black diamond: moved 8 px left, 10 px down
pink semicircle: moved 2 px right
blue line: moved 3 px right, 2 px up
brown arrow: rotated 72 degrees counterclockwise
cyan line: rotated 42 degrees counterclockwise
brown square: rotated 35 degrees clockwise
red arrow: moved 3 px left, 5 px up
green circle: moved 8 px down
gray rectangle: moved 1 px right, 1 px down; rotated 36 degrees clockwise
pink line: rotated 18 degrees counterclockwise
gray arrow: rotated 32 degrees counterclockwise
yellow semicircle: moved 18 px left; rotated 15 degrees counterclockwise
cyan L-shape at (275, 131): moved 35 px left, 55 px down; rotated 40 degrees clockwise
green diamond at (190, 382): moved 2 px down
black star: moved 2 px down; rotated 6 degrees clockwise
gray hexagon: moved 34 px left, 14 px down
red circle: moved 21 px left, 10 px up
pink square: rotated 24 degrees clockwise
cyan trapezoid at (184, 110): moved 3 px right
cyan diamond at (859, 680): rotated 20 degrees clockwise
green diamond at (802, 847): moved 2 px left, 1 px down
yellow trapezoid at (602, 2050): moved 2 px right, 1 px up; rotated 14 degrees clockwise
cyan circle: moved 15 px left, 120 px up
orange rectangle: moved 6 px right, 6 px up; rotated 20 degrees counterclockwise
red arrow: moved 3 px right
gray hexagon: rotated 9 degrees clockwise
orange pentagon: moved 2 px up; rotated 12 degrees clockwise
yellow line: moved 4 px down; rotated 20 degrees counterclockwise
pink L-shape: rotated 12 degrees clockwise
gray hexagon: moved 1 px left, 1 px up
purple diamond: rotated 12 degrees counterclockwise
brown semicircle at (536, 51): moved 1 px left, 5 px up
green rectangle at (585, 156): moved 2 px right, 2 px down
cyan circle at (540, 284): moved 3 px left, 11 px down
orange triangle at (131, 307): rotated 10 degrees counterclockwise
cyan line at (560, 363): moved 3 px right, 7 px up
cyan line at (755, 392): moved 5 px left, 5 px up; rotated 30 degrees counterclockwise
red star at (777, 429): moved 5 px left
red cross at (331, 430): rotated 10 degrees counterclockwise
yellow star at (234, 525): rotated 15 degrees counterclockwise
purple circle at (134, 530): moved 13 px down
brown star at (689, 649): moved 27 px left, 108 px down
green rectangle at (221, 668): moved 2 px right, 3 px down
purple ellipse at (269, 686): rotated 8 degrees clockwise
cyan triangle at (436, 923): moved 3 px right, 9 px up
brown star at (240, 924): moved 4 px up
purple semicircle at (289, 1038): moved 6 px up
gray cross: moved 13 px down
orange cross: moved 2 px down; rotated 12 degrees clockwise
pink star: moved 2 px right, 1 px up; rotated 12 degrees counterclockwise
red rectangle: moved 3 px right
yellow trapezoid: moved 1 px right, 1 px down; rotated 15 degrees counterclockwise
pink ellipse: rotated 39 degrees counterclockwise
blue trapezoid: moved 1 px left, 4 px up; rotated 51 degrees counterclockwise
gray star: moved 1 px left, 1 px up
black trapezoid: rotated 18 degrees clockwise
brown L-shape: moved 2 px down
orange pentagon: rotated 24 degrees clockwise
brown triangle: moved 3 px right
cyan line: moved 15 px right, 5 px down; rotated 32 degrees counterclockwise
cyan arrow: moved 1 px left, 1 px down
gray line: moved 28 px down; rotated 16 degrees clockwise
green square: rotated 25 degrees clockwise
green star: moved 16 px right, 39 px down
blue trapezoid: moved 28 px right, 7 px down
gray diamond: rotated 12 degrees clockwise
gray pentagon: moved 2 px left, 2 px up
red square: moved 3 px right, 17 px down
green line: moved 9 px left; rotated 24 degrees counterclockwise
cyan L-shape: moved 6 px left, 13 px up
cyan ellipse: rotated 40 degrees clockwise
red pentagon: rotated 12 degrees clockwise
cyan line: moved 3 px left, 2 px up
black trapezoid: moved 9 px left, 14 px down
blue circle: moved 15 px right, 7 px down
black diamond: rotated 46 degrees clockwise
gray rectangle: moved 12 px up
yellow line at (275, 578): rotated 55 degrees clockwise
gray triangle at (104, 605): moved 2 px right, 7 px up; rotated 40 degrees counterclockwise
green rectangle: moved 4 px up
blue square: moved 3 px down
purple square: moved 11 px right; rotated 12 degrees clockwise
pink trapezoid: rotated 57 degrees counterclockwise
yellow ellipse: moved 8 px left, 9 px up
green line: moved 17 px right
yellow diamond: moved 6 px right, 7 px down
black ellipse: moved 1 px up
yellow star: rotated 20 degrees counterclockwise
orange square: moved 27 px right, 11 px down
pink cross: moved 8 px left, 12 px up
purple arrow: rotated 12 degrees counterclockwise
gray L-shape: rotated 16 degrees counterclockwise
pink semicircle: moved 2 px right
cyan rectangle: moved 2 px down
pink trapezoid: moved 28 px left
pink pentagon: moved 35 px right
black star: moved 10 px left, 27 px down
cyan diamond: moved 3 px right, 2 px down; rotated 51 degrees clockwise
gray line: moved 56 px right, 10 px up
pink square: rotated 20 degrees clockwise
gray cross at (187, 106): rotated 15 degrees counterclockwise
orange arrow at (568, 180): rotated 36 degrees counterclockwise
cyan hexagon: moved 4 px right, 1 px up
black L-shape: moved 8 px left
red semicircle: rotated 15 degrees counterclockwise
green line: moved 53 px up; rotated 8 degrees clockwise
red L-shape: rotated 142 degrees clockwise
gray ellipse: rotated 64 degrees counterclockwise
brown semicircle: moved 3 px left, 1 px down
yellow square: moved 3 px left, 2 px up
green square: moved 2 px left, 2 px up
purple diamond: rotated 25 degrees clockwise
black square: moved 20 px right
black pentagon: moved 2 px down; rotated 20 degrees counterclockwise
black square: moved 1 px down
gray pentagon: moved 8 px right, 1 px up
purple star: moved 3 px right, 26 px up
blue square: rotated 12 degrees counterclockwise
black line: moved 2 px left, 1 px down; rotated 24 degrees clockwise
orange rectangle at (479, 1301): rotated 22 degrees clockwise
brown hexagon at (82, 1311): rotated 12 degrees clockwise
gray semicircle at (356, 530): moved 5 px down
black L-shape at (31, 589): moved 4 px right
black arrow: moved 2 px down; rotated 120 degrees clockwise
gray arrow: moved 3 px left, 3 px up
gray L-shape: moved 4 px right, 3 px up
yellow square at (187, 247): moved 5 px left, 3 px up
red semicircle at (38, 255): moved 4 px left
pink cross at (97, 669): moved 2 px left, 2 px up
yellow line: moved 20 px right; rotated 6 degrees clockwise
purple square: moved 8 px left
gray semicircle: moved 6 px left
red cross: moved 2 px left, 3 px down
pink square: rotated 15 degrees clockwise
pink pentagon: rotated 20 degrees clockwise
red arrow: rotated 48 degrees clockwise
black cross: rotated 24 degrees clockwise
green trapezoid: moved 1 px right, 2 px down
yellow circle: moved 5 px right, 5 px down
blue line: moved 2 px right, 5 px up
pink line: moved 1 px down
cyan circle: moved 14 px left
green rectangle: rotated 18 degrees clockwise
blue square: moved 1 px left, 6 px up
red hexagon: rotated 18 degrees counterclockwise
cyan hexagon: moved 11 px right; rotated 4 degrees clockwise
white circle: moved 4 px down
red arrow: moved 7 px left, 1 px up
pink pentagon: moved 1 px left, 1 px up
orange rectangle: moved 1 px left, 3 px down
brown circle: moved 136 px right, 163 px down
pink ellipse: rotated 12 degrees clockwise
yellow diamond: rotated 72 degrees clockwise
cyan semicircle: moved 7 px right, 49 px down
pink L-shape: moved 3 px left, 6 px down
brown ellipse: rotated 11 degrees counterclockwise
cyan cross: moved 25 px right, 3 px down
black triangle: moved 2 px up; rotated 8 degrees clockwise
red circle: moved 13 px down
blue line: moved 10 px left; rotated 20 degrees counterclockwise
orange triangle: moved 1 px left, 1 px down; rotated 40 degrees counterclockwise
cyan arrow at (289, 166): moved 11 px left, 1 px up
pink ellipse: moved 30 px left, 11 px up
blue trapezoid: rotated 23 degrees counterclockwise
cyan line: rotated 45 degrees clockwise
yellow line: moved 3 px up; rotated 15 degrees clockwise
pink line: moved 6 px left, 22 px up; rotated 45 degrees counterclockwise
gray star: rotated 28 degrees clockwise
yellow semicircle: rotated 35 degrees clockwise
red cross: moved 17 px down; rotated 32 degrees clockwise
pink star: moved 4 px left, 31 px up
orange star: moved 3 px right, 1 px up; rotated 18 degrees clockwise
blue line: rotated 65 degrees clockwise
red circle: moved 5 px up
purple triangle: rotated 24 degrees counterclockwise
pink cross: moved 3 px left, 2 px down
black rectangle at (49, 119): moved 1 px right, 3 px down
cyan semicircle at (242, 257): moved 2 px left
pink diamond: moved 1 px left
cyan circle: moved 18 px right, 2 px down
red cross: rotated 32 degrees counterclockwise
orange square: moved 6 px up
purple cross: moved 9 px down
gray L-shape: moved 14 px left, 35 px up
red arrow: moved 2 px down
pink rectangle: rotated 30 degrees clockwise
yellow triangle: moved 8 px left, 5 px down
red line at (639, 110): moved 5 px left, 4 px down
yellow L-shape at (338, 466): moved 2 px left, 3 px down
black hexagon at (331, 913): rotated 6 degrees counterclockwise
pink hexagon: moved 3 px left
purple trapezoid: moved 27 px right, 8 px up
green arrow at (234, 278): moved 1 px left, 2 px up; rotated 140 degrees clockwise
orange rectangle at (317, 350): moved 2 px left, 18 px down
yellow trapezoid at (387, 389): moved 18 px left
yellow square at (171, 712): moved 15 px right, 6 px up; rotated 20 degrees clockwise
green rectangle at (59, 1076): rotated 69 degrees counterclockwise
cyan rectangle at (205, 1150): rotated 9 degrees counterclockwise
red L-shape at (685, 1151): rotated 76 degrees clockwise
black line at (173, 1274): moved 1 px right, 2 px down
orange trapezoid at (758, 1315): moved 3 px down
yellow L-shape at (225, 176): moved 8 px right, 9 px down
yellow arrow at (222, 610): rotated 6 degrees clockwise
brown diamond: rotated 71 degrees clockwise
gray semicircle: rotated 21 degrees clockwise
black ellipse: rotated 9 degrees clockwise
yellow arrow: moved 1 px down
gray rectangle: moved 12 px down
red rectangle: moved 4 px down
----
Output verbatim the rows above, from the first row through the row containing "green circle: moved 8 px down", including both.

black diamond: moved 8 px left, 10 px down
pink semicircle: moved 2 px right
blue line: moved 3 px right, 2 px up
brown arrow: rotated 72 degrees counterclockwise
cyan line: rotated 42 degrees counterclockwise
brown square: rotated 35 degrees clockwise
red arrow: moved 3 px left, 5 px up
green circle: moved 8 px down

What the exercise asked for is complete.